- [YOUR GOAL]
Restate word for word every line from the one containing "in_first: [105, 445, 73, 87]" to the last line of the records below.

- [SUPPLIED RECORDS]

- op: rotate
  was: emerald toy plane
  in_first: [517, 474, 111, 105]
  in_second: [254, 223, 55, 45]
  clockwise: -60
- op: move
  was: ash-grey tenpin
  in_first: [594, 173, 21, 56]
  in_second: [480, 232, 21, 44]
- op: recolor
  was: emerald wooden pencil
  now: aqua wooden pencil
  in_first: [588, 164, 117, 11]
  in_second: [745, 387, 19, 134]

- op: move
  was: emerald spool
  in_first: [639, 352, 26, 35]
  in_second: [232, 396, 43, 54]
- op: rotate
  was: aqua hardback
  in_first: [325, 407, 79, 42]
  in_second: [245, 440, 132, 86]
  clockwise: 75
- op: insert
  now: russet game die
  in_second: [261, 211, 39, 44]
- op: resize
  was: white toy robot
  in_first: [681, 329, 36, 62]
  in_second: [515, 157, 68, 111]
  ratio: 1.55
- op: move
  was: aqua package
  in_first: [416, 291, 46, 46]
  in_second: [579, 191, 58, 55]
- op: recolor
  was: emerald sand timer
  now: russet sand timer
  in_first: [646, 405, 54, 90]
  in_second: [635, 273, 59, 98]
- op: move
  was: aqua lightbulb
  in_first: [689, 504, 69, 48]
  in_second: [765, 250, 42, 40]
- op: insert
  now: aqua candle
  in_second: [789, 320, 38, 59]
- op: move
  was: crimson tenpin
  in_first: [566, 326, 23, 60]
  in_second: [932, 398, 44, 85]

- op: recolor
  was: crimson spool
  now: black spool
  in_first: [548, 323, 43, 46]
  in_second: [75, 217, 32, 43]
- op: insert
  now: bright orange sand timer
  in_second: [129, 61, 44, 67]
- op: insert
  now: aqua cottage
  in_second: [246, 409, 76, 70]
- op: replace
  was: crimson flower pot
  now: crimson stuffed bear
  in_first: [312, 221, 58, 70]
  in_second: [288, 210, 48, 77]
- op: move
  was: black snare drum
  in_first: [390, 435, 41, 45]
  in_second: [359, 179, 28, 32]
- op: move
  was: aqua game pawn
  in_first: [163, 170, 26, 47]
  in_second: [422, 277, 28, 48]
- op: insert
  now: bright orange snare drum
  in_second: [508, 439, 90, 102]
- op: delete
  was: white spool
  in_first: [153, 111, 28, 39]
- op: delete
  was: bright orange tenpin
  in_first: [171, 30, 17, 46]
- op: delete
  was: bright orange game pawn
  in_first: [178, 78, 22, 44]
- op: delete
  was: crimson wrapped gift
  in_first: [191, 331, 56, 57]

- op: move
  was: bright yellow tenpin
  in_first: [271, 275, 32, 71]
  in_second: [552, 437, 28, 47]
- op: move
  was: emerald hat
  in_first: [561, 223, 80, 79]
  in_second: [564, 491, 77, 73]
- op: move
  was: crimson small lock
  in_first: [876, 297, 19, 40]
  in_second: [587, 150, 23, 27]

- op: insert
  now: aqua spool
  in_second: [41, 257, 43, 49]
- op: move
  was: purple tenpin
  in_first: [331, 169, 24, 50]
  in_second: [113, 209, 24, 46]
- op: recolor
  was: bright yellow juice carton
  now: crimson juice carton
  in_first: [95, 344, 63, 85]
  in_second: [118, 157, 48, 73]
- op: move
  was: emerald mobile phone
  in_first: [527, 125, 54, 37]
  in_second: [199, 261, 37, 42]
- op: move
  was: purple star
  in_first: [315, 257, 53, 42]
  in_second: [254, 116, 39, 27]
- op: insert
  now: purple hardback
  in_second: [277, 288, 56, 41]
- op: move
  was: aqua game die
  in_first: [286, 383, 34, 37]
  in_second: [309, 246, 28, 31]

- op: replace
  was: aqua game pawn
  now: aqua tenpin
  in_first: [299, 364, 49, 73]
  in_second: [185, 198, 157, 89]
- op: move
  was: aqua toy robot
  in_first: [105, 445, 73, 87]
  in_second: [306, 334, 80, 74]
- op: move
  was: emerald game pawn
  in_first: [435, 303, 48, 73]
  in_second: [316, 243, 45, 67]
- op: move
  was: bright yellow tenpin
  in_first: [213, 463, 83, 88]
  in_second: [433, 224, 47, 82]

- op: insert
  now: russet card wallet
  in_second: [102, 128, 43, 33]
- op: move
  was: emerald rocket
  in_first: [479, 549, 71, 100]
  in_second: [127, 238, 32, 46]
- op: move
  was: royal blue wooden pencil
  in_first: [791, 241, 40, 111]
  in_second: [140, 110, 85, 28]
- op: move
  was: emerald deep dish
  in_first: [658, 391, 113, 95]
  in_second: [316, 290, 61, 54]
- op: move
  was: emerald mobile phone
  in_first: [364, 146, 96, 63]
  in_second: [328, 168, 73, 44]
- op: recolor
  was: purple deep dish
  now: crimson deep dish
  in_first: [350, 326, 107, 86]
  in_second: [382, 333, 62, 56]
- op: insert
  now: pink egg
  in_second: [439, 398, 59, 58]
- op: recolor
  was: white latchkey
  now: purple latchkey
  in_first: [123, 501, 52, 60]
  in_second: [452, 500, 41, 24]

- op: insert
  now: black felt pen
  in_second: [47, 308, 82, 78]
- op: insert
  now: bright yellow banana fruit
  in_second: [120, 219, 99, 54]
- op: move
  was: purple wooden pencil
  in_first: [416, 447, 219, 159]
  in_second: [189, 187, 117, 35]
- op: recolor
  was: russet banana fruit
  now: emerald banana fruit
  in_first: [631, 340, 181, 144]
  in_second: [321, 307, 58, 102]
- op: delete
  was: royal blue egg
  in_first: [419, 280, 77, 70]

- [ANSWER SPACE]
  in_first: [105, 445, 73, 87]
  in_second: [306, 334, 80, 74]
- op: move
  was: emerald game pawn
  in_first: [435, 303, 48, 73]
  in_second: [316, 243, 45, 67]
- op: move
  was: bright yellow tenpin
  in_first: [213, 463, 83, 88]
  in_second: [433, 224, 47, 82]

- op: insert
  now: russet card wallet
  in_second: [102, 128, 43, 33]
- op: move
  was: emerald rocket
  in_first: [479, 549, 71, 100]
  in_second: [127, 238, 32, 46]
- op: move
  was: royal blue wooden pencil
  in_first: [791, 241, 40, 111]
  in_second: [140, 110, 85, 28]
- op: move
  was: emerald deep dish
  in_first: [658, 391, 113, 95]
  in_second: [316, 290, 61, 54]
- op: move
  was: emerald mobile phone
  in_first: [364, 146, 96, 63]
  in_second: [328, 168, 73, 44]
- op: recolor
  was: purple deep dish
  now: crimson deep dish
  in_first: [350, 326, 107, 86]
  in_second: [382, 333, 62, 56]
- op: insert
  now: pink egg
  in_second: [439, 398, 59, 58]
- op: recolor
  was: white latchkey
  now: purple latchkey
  in_first: [123, 501, 52, 60]
  in_second: [452, 500, 41, 24]

- op: insert
  now: black felt pen
  in_second: [47, 308, 82, 78]
- op: insert
  now: bright yellow banana fruit
  in_second: [120, 219, 99, 54]
- op: move
  was: purple wooden pencil
  in_first: [416, 447, 219, 159]
  in_second: [189, 187, 117, 35]
- op: recolor
  was: russet banana fruit
  now: emerald banana fruit
  in_first: [631, 340, 181, 144]
  in_second: [321, 307, 58, 102]
- op: delete
  was: royal blue egg
  in_first: [419, 280, 77, 70]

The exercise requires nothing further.